=== What you have to do ===
Your answer should be the lines of the data below that contain "road".

Entries taken from a collection:
-------------------------
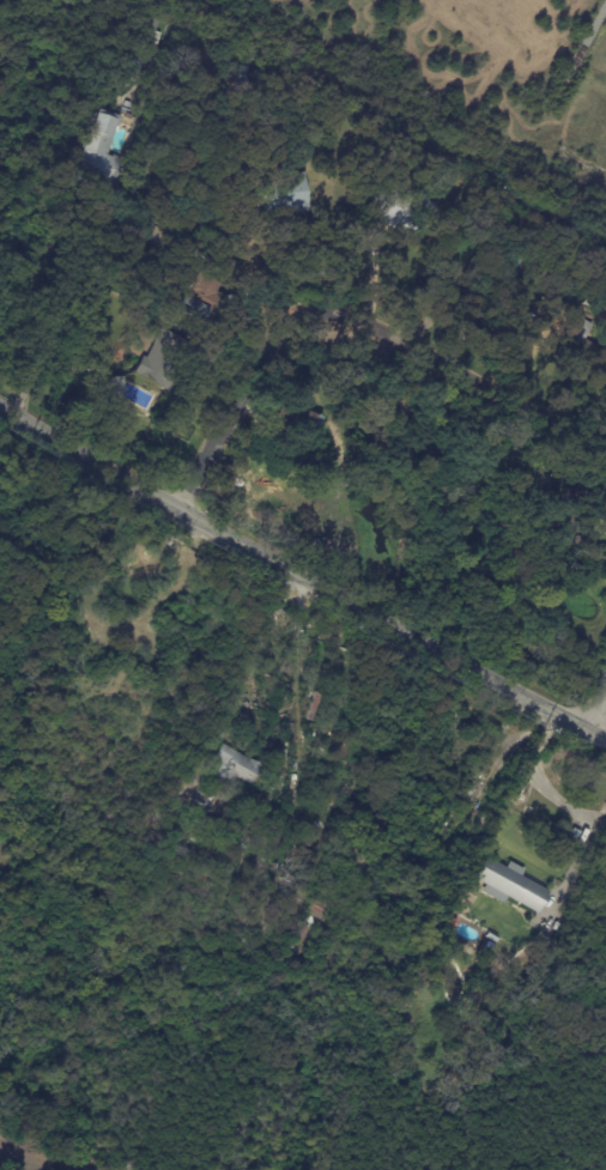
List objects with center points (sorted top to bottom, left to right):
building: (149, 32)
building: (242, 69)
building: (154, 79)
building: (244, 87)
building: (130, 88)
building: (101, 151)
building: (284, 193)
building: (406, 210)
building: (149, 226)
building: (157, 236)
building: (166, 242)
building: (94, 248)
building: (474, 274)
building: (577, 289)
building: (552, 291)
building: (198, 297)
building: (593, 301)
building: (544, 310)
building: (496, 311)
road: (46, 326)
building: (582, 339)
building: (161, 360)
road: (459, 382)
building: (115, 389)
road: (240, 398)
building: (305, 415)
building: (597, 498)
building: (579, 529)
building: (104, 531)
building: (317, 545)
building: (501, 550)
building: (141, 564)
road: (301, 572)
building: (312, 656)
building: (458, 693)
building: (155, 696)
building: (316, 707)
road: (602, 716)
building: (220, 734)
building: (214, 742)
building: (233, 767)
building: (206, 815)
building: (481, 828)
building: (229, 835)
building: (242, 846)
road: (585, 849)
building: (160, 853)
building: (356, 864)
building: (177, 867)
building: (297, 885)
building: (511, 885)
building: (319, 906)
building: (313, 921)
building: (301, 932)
-------------------------
=== Result for this task ===
road: (46, 326)
road: (459, 382)
road: (240, 398)
road: (301, 572)
road: (602, 716)
road: (585, 849)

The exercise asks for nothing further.